Records from a data source:
Start of Block
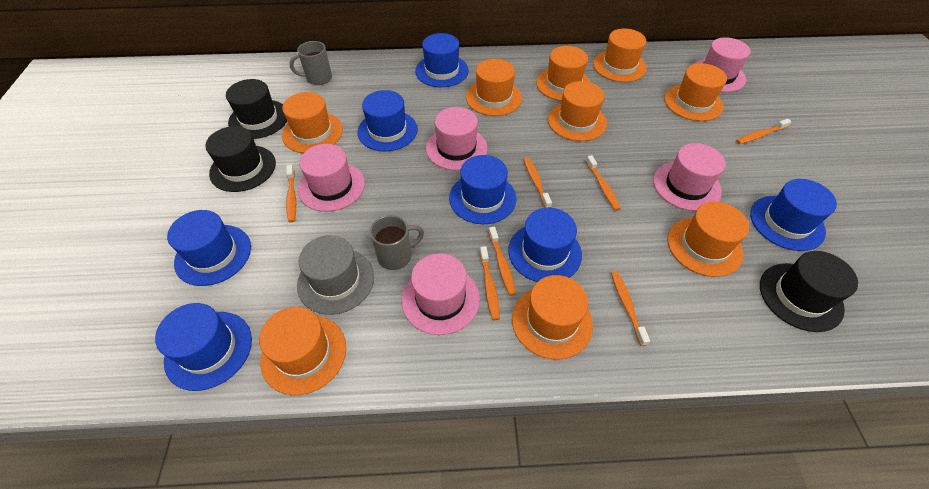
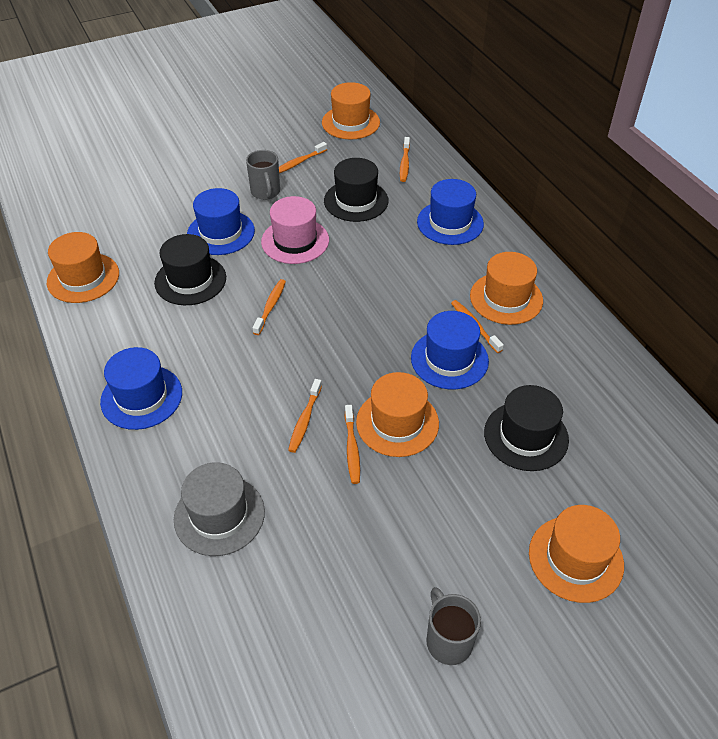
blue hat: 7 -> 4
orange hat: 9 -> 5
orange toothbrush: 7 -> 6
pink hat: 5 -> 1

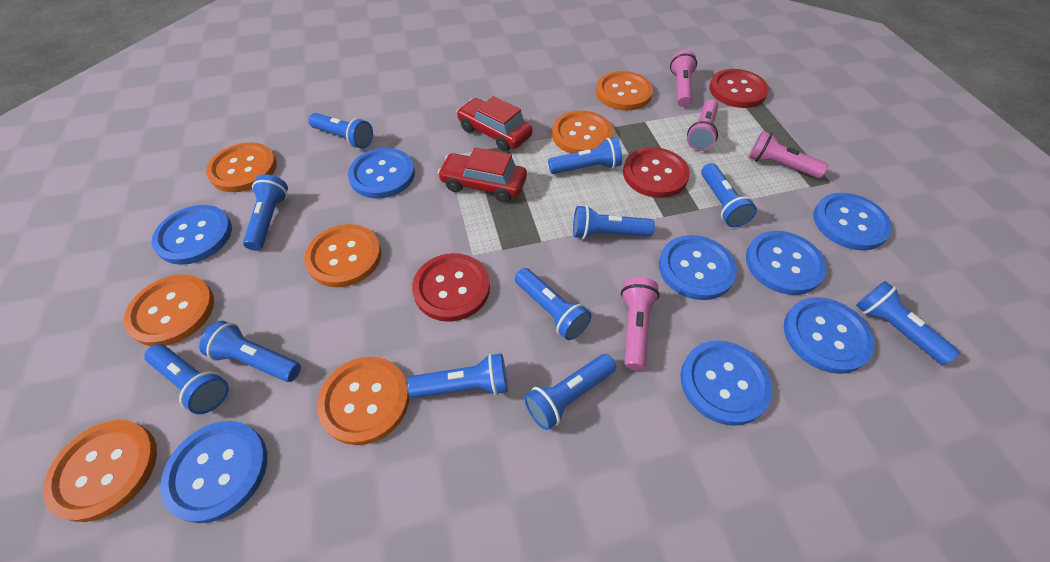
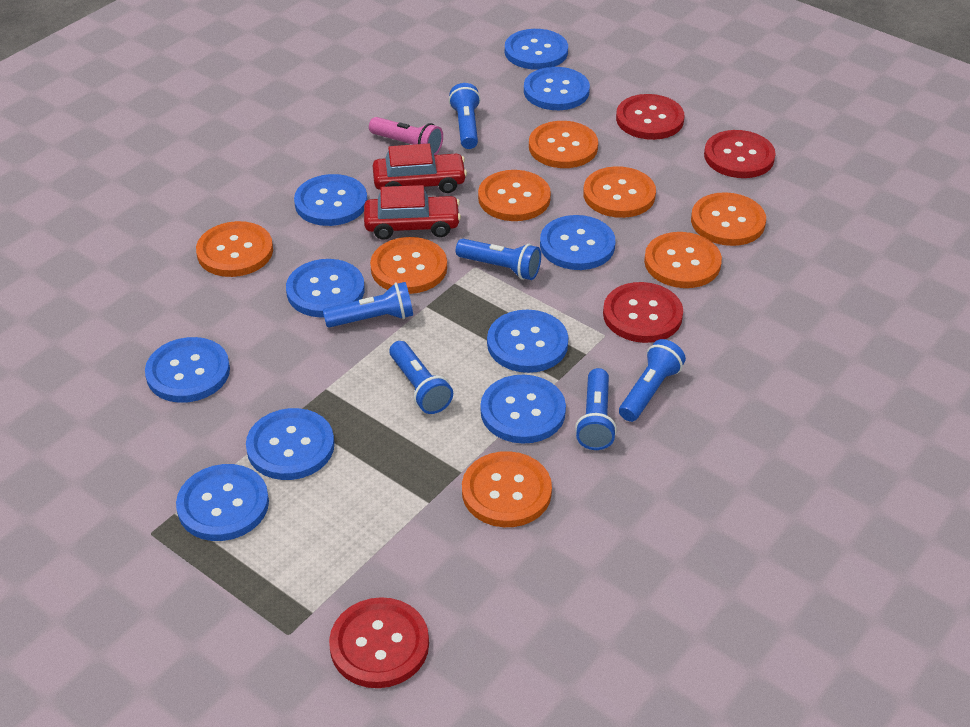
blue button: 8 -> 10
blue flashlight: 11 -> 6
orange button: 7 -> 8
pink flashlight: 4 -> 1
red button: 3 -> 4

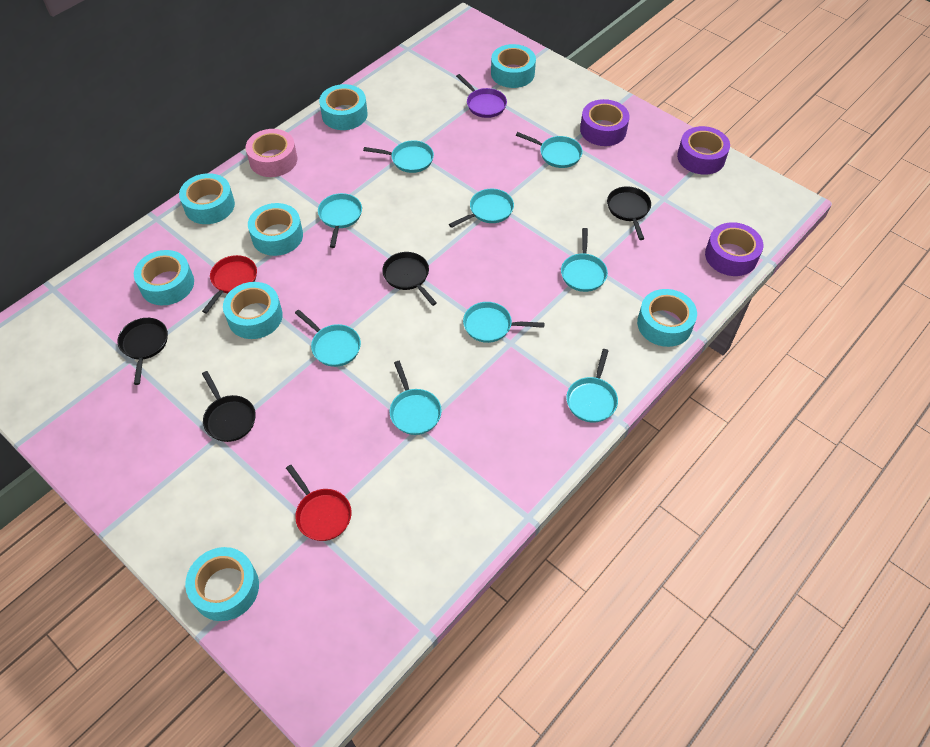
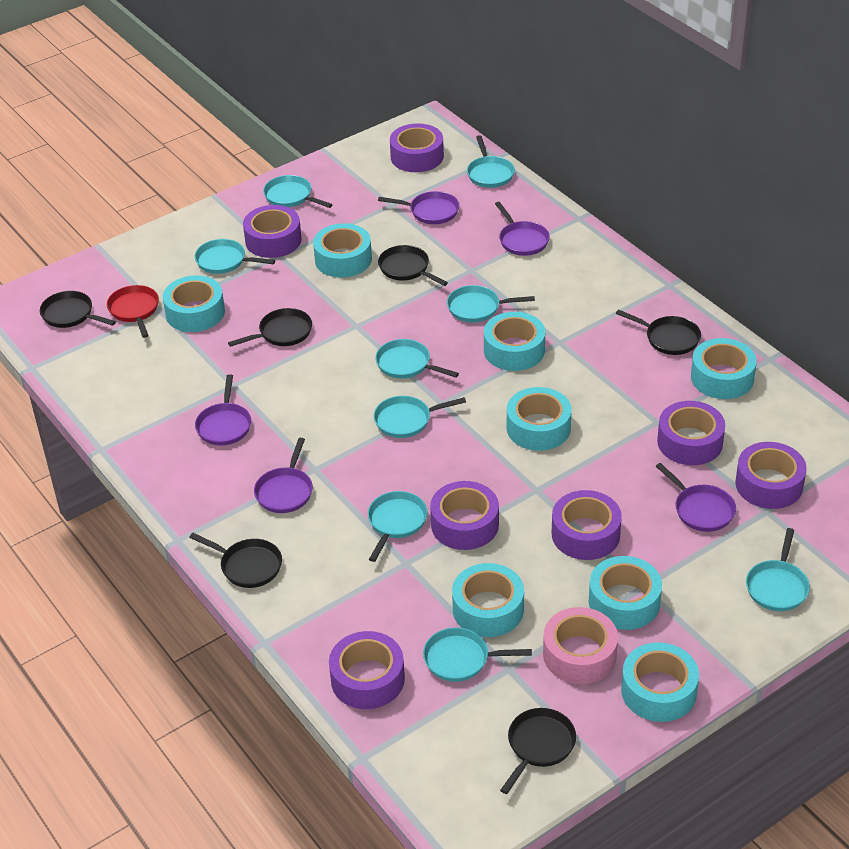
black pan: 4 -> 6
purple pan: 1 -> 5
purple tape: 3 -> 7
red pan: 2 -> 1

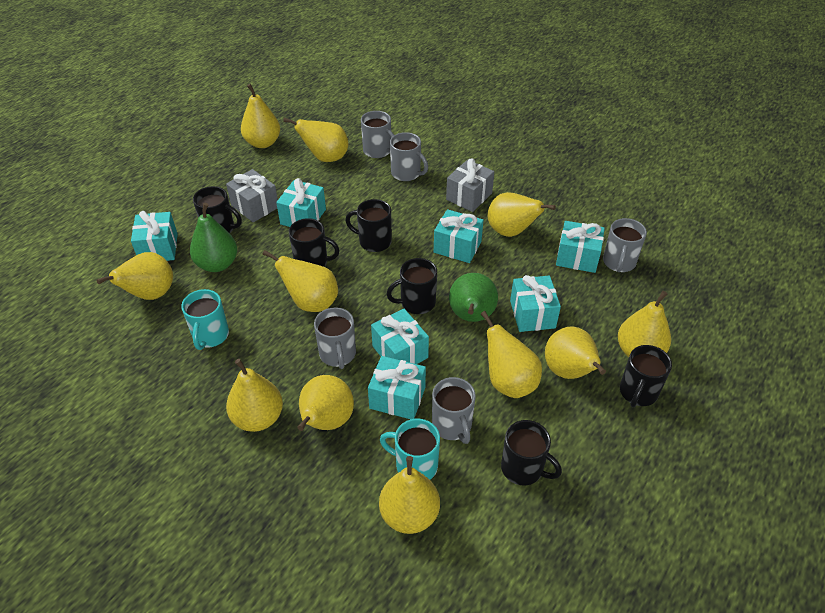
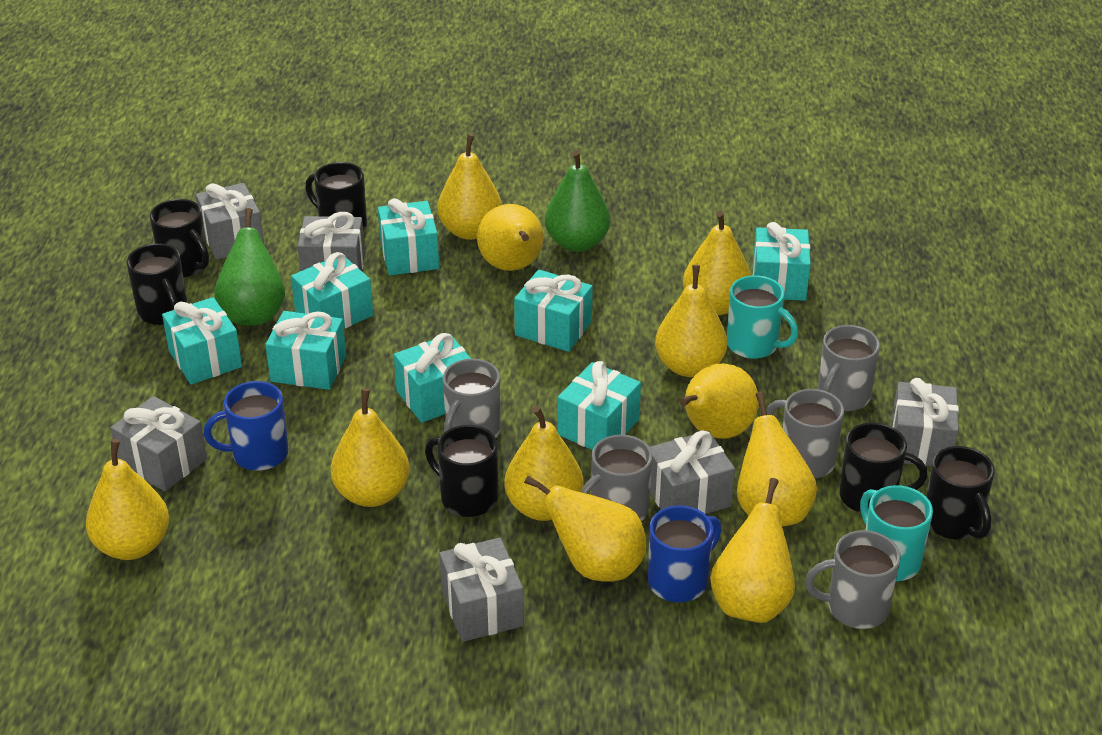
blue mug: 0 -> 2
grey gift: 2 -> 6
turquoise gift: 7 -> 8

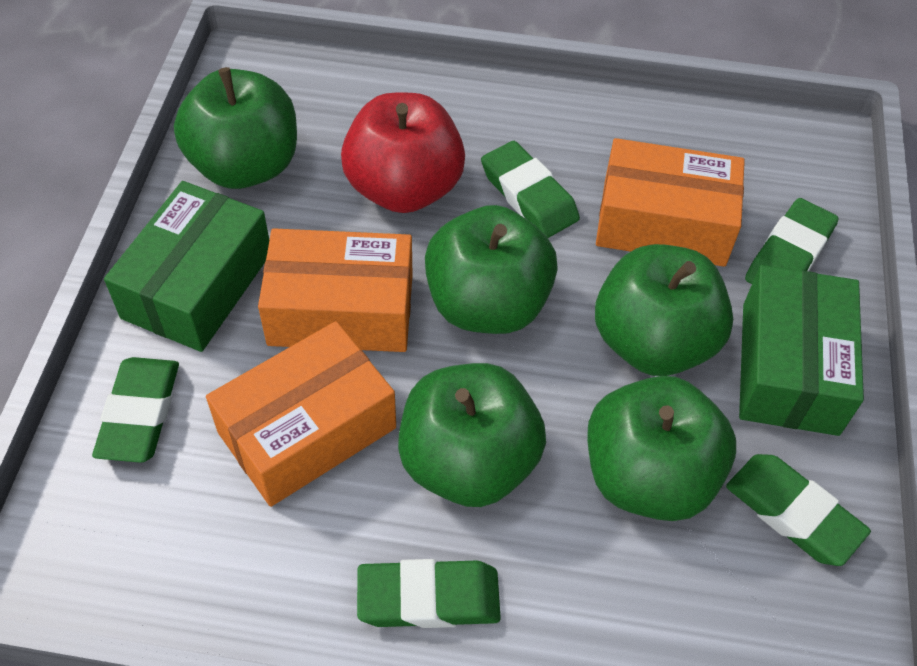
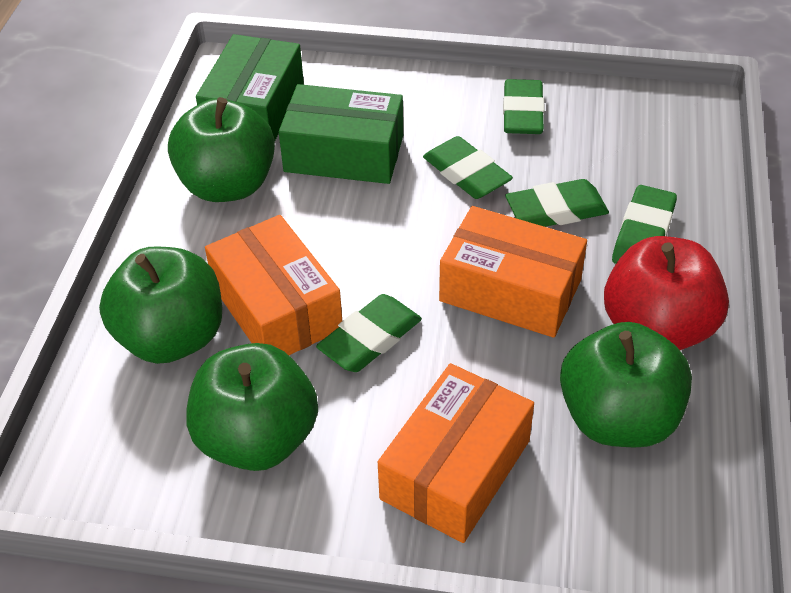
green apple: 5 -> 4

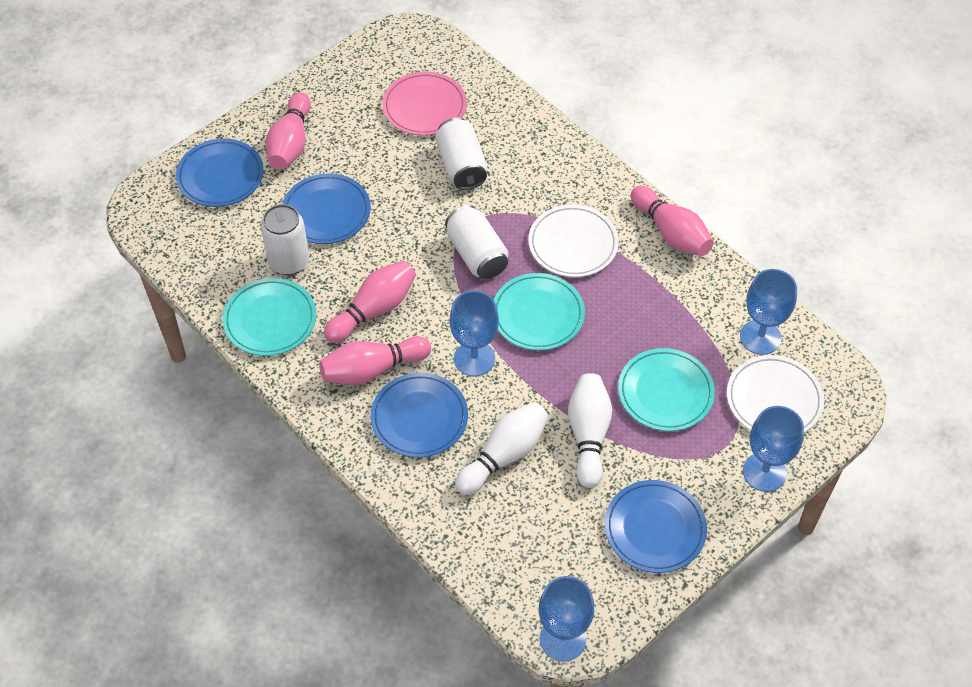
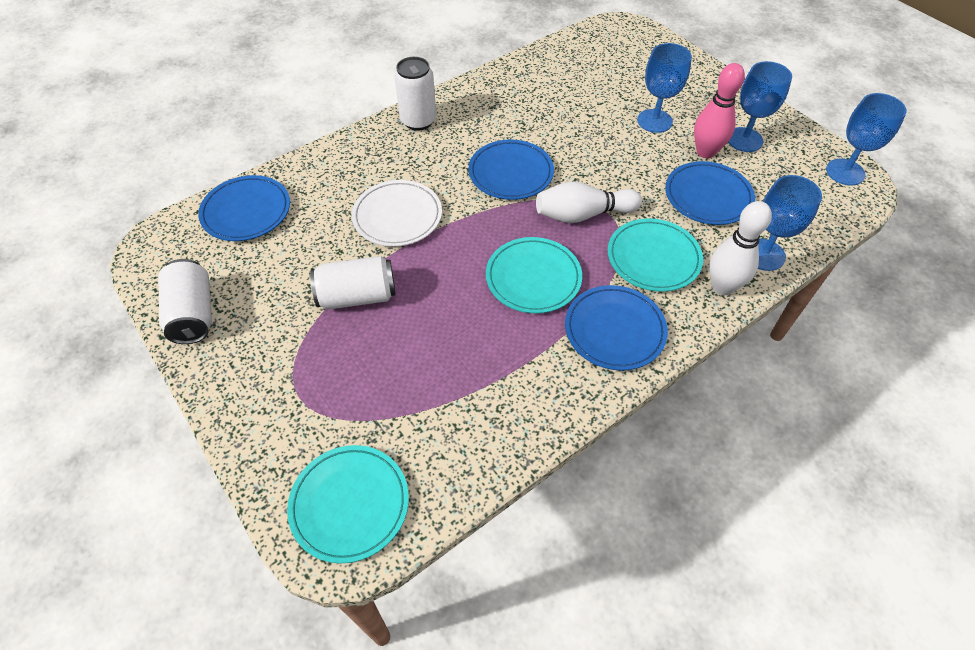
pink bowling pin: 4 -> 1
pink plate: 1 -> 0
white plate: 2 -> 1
End of Block
▶ Goal of the exercise: From the first record above to the last, output each one exactly and omit the pictures.

▶ Response to the task:
blue hat: 7 -> 4
orange hat: 9 -> 5
orange toothbrush: 7 -> 6
pink hat: 5 -> 1

blue button: 8 -> 10
blue flashlight: 11 -> 6
orange button: 7 -> 8
pink flashlight: 4 -> 1
red button: 3 -> 4

black pan: 4 -> 6
purple pan: 1 -> 5
purple tape: 3 -> 7
red pan: 2 -> 1

blue mug: 0 -> 2
grey gift: 2 -> 6
turquoise gift: 7 -> 8

green apple: 5 -> 4

pink bowling pin: 4 -> 1
pink plate: 1 -> 0
white plate: 2 -> 1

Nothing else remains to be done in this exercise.